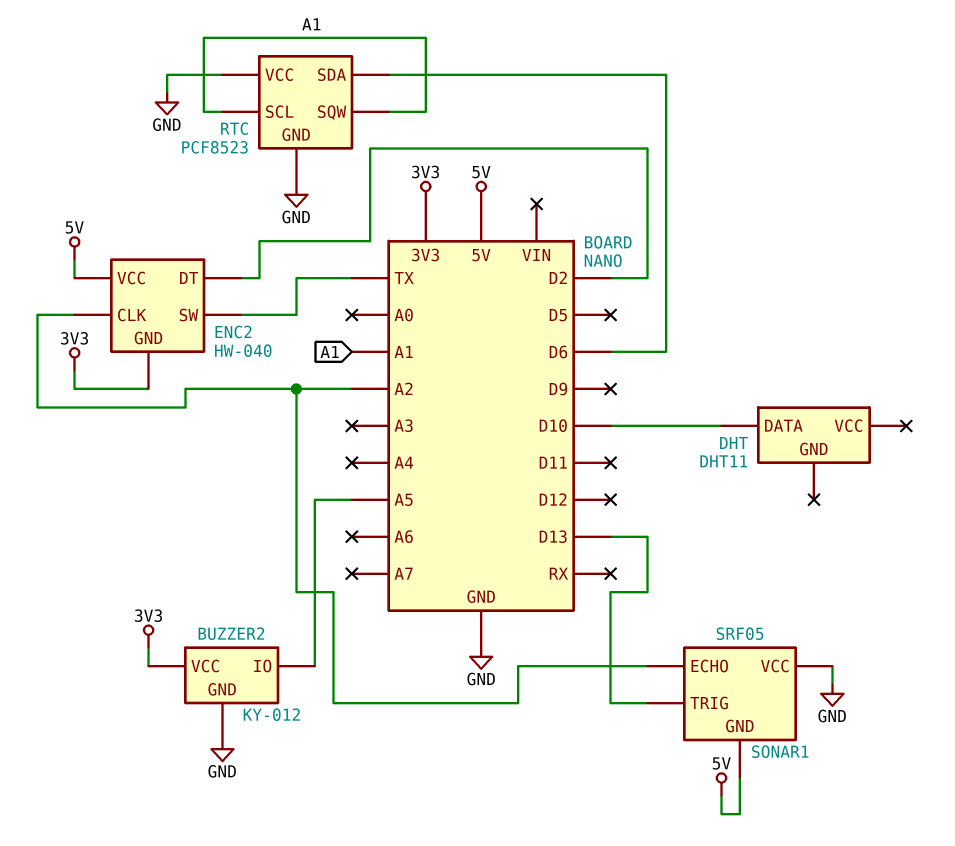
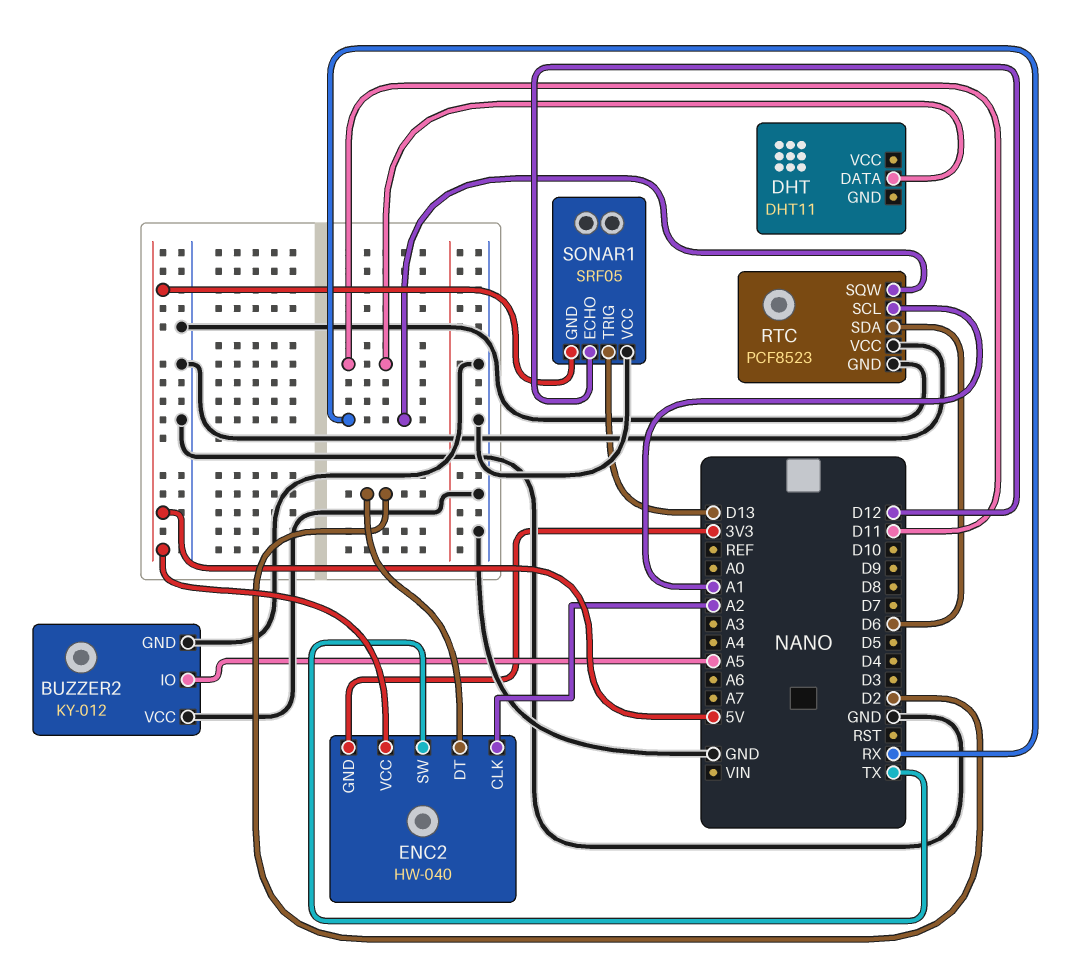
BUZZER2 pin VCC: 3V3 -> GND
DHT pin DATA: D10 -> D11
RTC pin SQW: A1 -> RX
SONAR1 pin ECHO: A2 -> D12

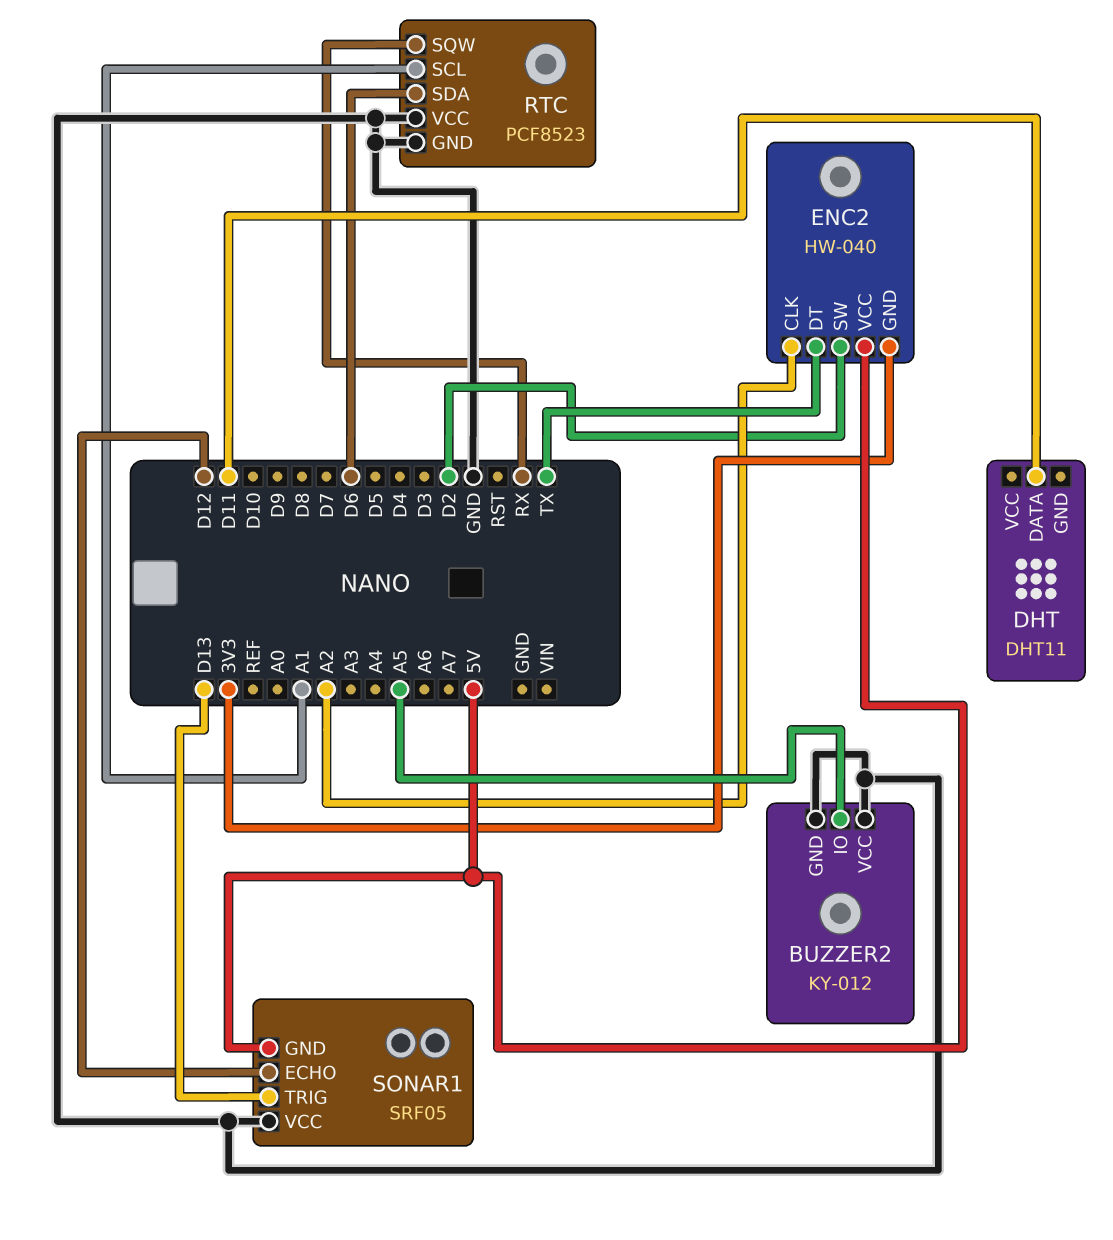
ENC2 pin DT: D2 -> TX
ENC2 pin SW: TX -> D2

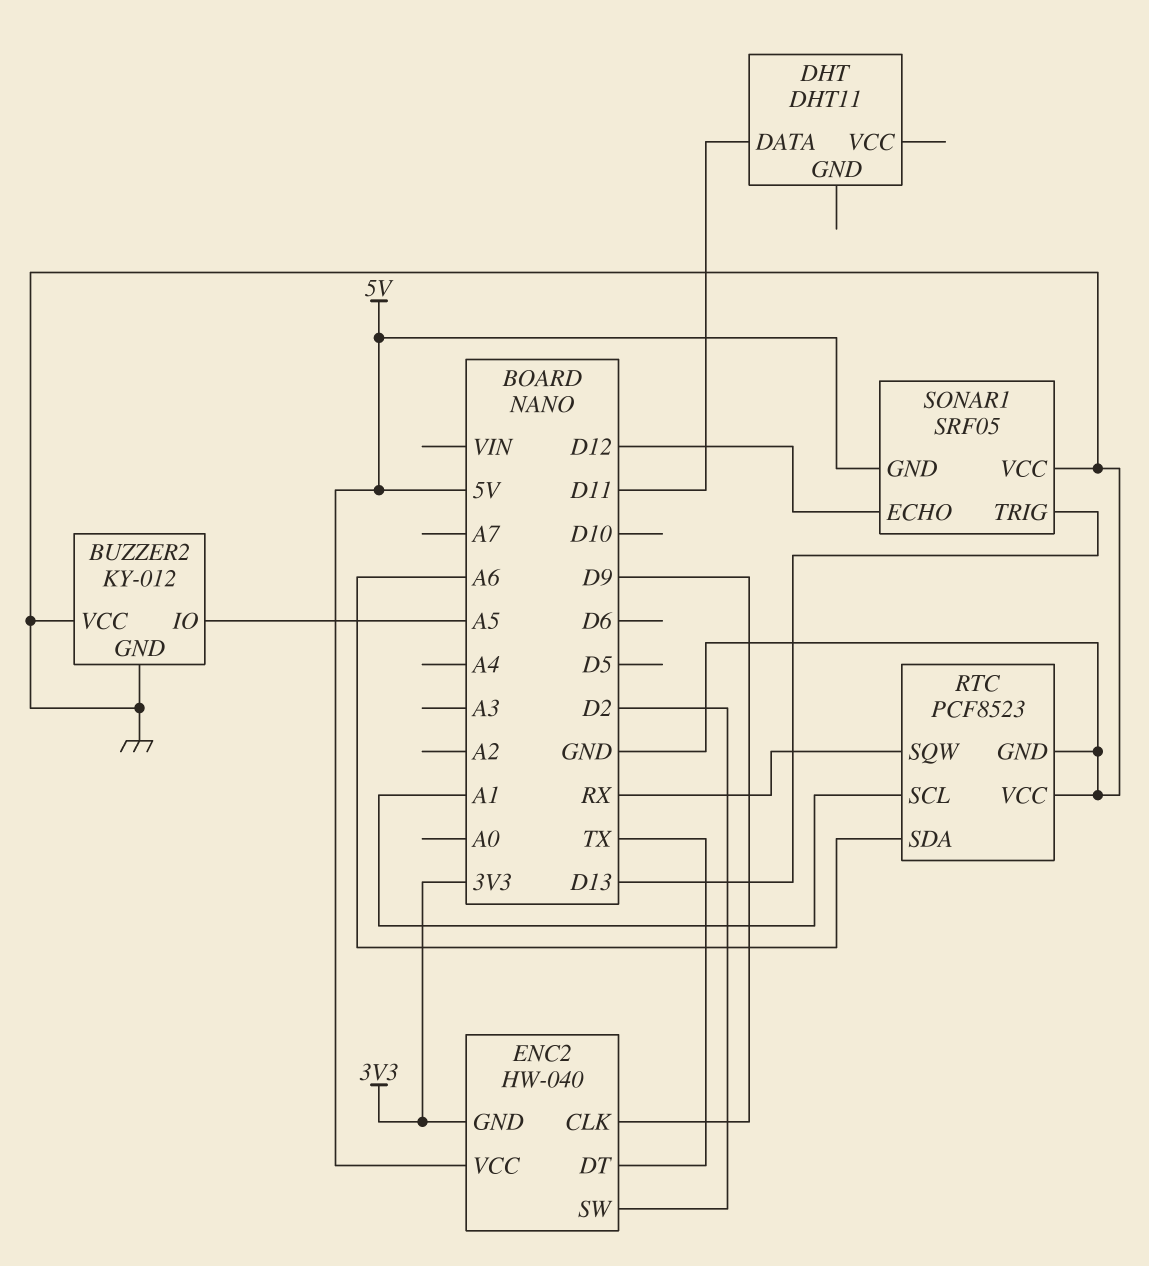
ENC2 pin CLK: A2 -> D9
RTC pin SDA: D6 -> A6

---

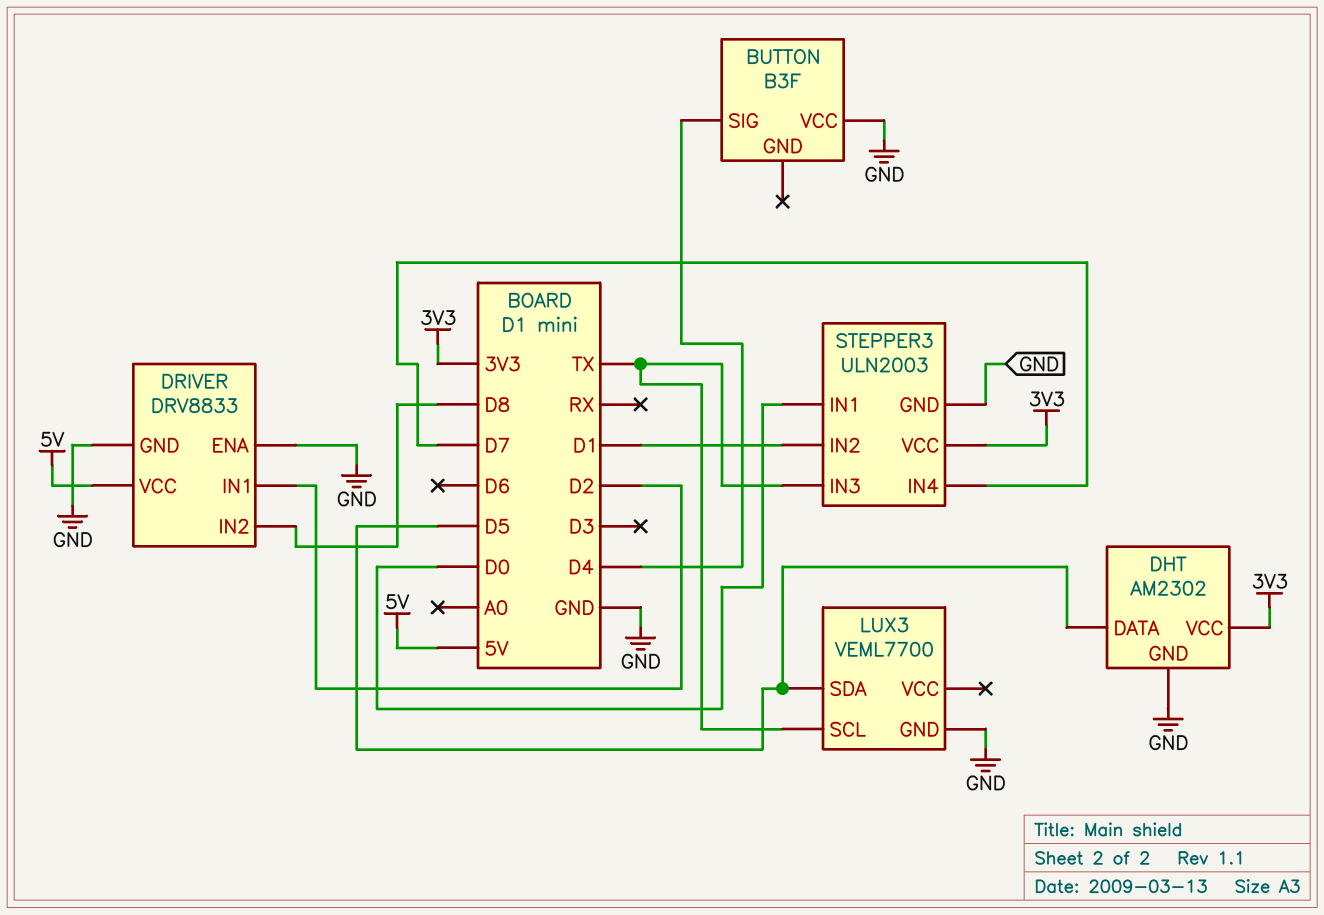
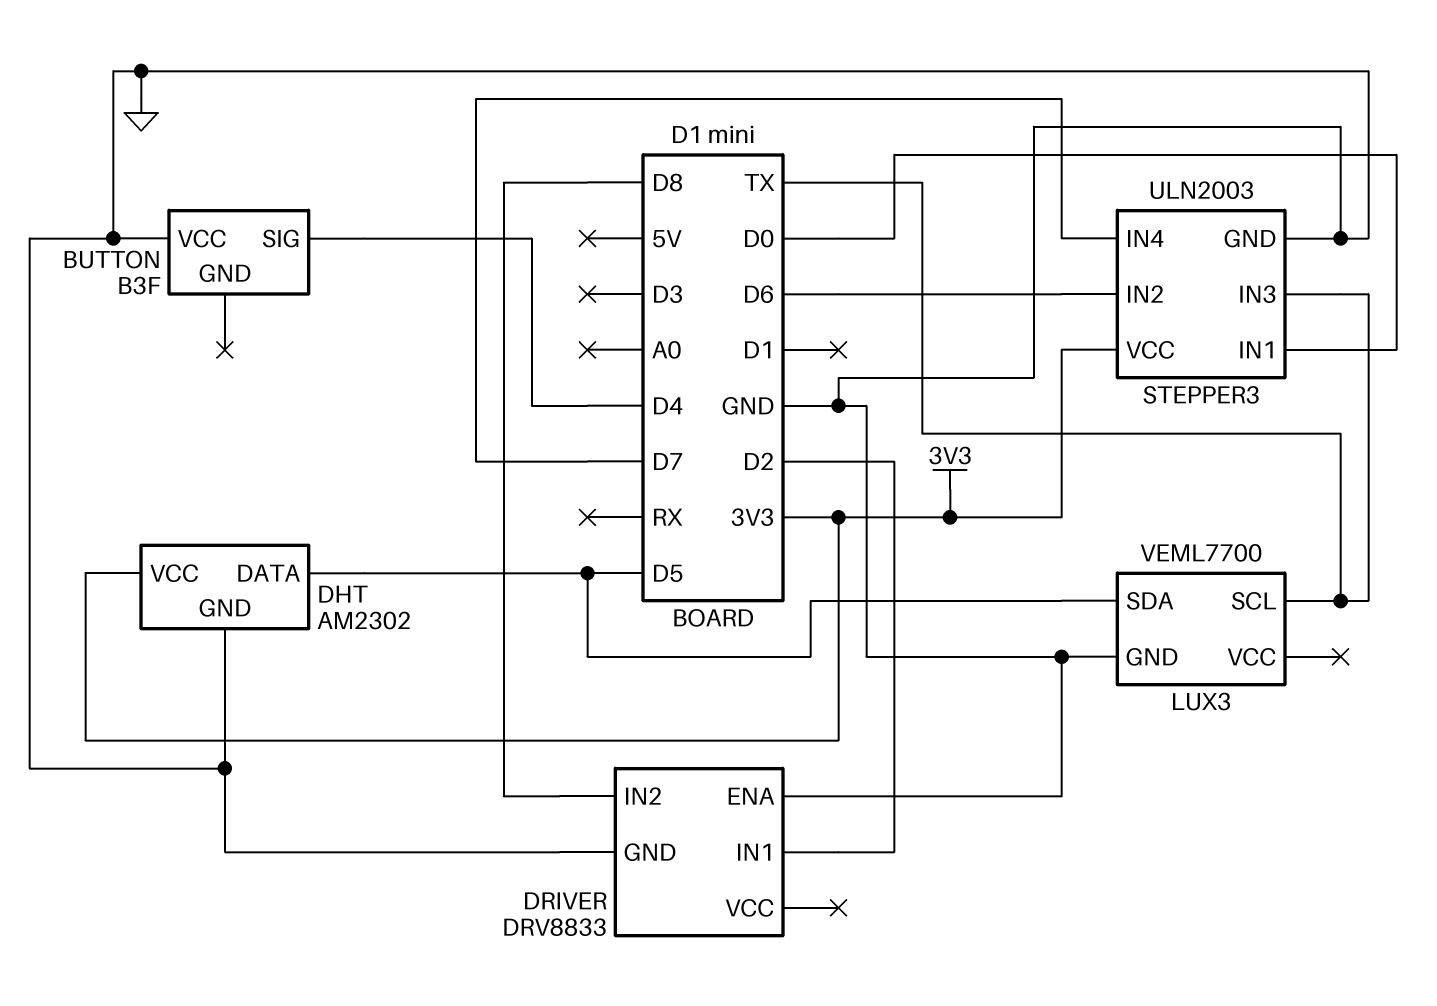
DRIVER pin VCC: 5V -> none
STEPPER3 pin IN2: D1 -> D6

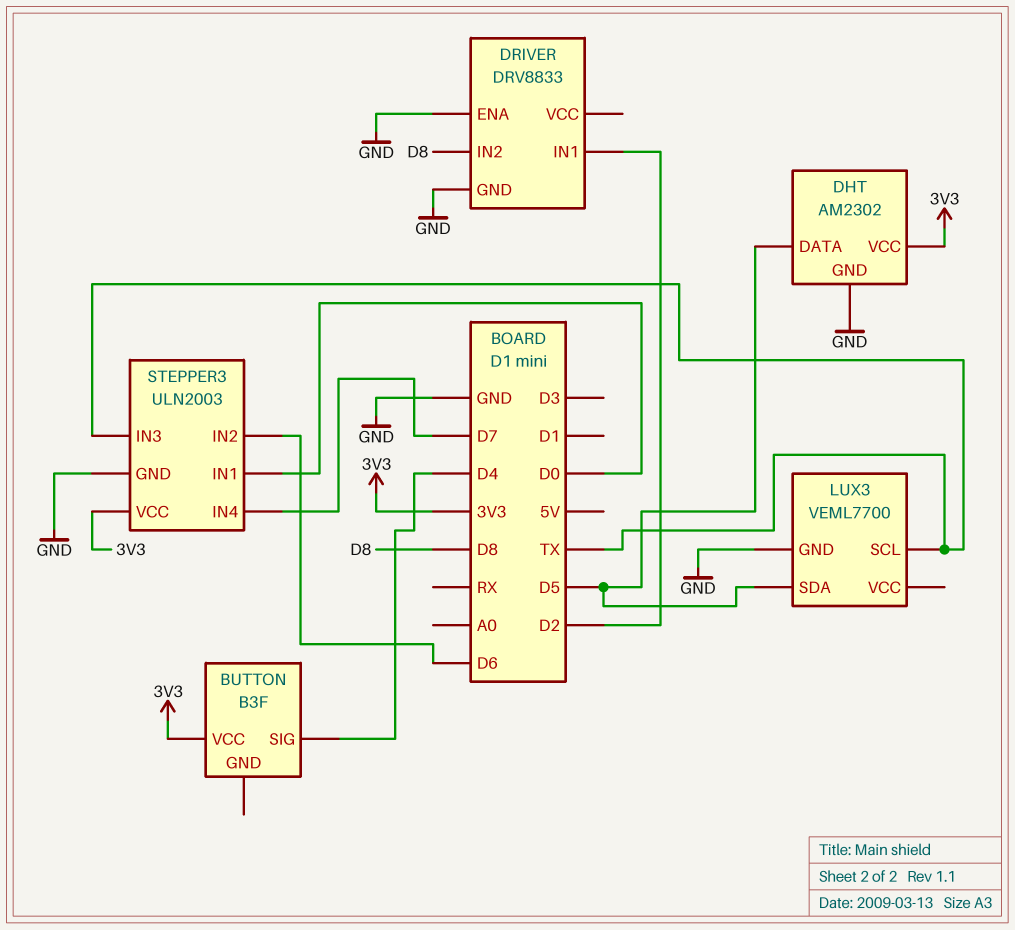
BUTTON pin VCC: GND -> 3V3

> YOUR GOAL: In the listing above, find the line containing "RTC pin SQW: A1 -> RX" and the line containing "RTC pin SDA: D6 -> A6". Print those two lines and every line between them exactly, with no pictures.

> WRITTEN ANSWER:
RTC pin SQW: A1 -> RX
SONAR1 pin ECHO: A2 -> D12

ENC2 pin DT: D2 -> TX
ENC2 pin SW: TX -> D2

ENC2 pin CLK: A2 -> D9
RTC pin SDA: D6 -> A6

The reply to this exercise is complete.